WHAT THE TASK ASKS => Make an exact copy of the listing below. Pictures stay out of it.

DATA SEGMENT =>
☆ ☆ ☆ ☆ ☆

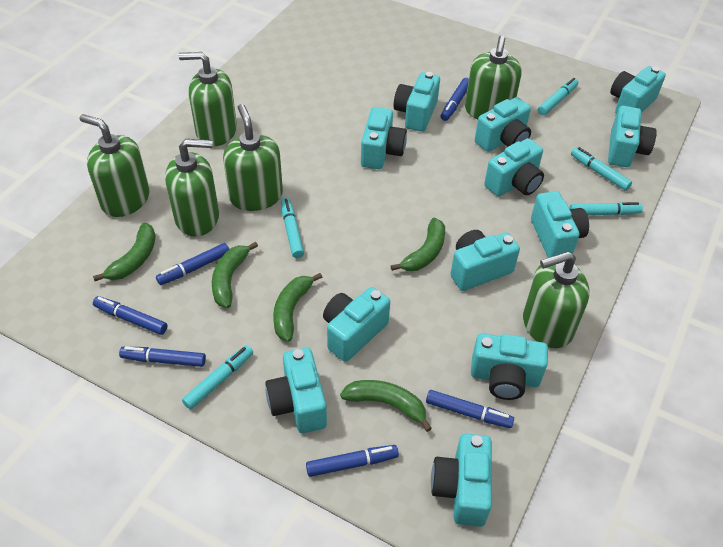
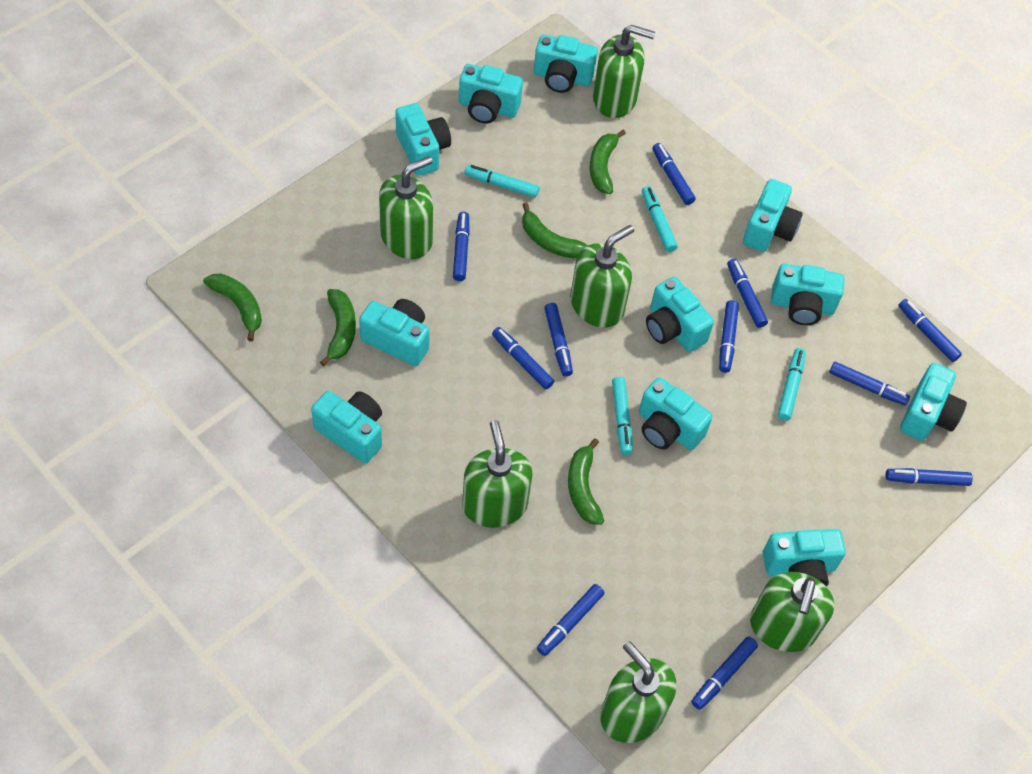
blue marker: 6 -> 11
turquoise camera: 12 -> 11
turquoise marker: 5 -> 4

☆ ☆ ☆ ☆ ☆

COMPLETED TASK =>
blue marker: 6 -> 11
turquoise camera: 12 -> 11
turquoise marker: 5 -> 4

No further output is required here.